**Dataset records**
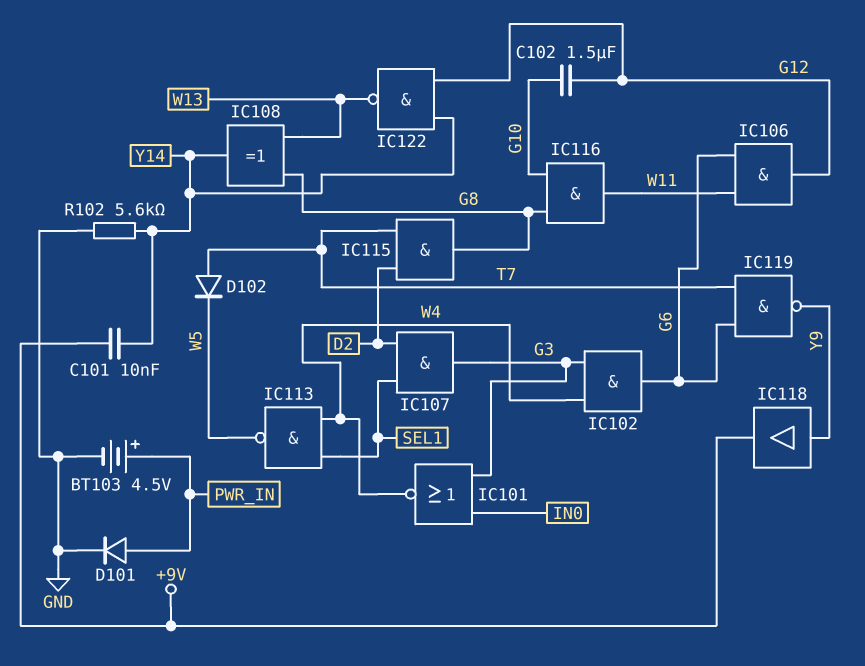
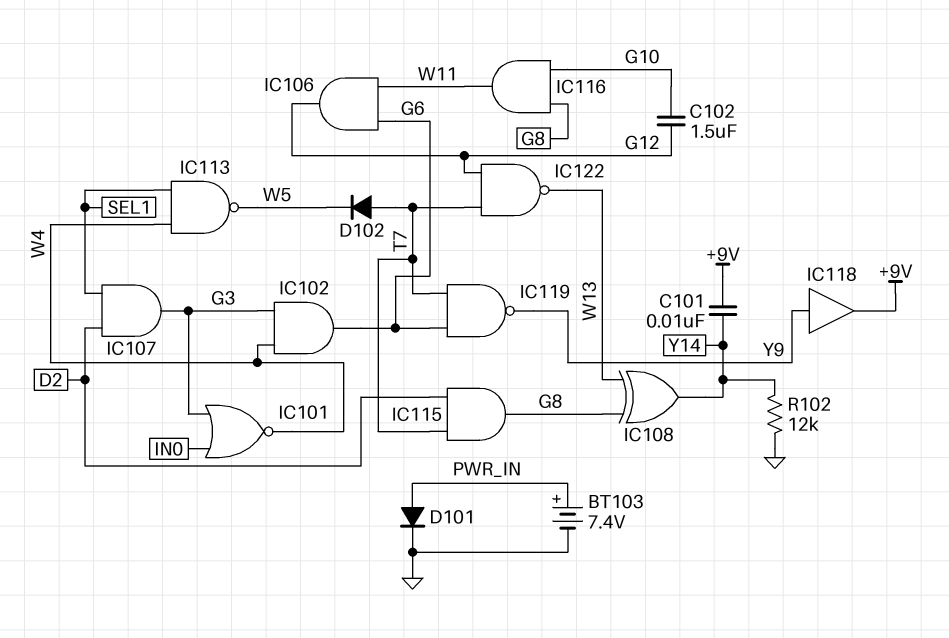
BT103: 4.5V (plus PWR_IN, minus GND) -> 7.4V (plus PWR_IN, minus GND)
IC122: NAND (in G12, in Y14, out W13) -> NAND (in G12, in T7, out W13)
R102: 5.6k (GND, Y14) -> 12k (GND, Y14)

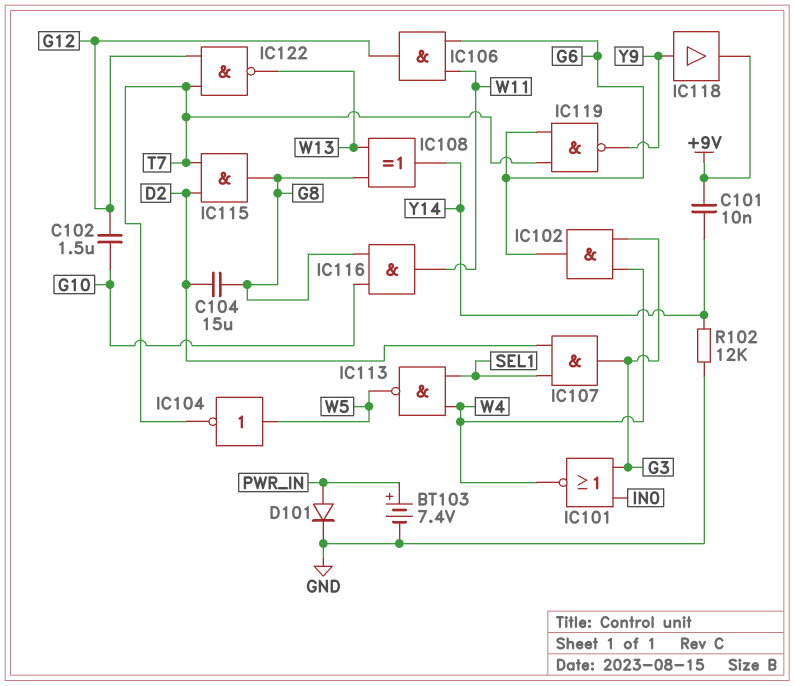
C104: none -> 15uF (D2, G8)
D102: diode (A T7, K W5) -> none
IC104: none -> NOT (in W5, out T7)

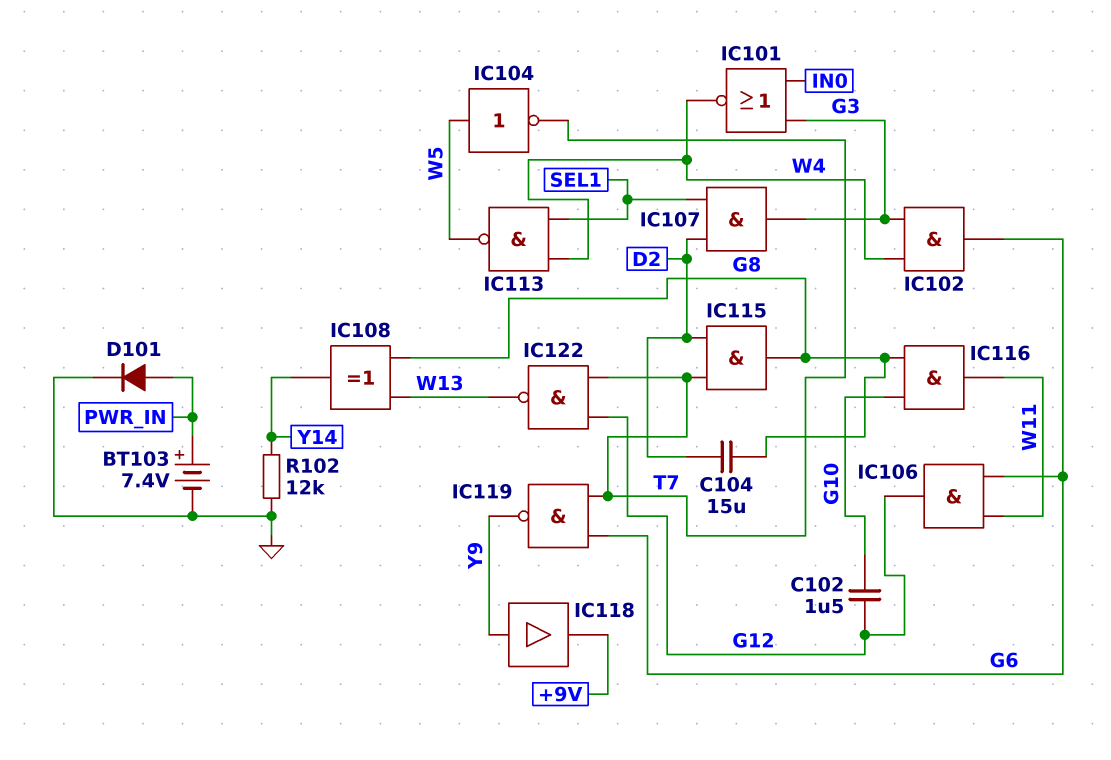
C101: 10nF (+9V, Y14) -> none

**Exercise instructions**
Transcribe the data word for word, with no images.

**Answer space**
BT103: 4.5V (plus PWR_IN, minus GND) -> 7.4V (plus PWR_IN, minus GND)
IC122: NAND (in G12, in Y14, out W13) -> NAND (in G12, in T7, out W13)
R102: 5.6k (GND, Y14) -> 12k (GND, Y14)

C104: none -> 15uF (D2, G8)
D102: diode (A T7, K W5) -> none
IC104: none -> NOT (in W5, out T7)

C101: 10nF (+9V, Y14) -> none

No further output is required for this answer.